__Source material__.
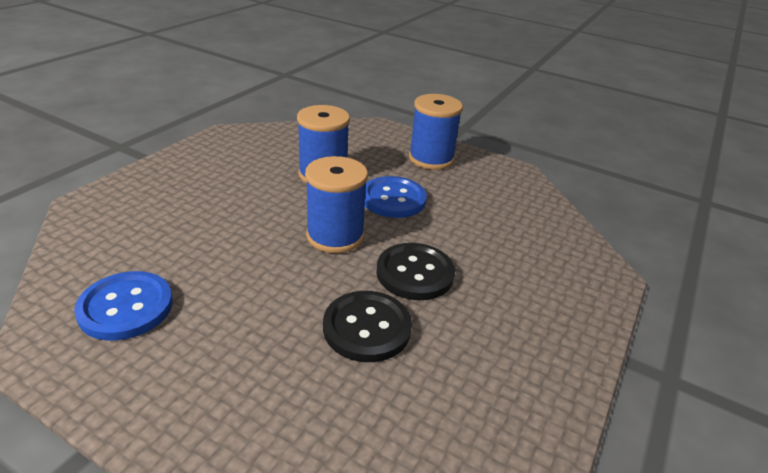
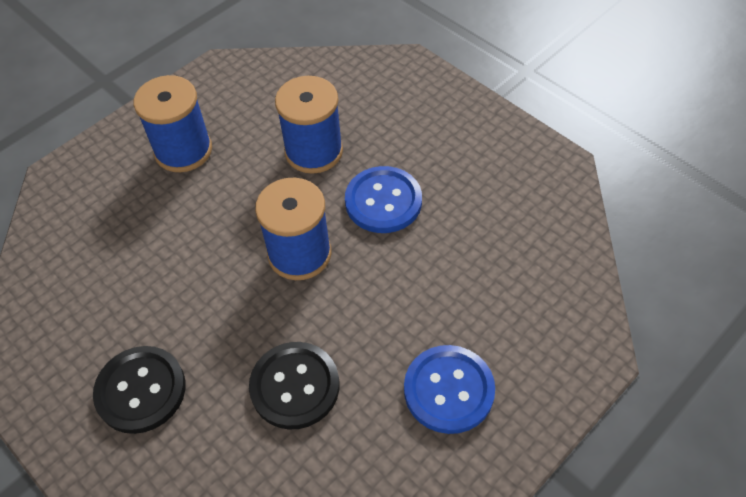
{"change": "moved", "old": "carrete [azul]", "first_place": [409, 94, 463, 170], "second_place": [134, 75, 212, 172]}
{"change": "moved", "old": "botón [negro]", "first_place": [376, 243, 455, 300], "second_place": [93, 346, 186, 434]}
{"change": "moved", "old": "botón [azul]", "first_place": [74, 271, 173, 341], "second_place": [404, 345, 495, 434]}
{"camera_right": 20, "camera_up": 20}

__Task requirements__.
What is the number of lines in the listing that contain "botón"? State it and nothing more.

__Your response__.
2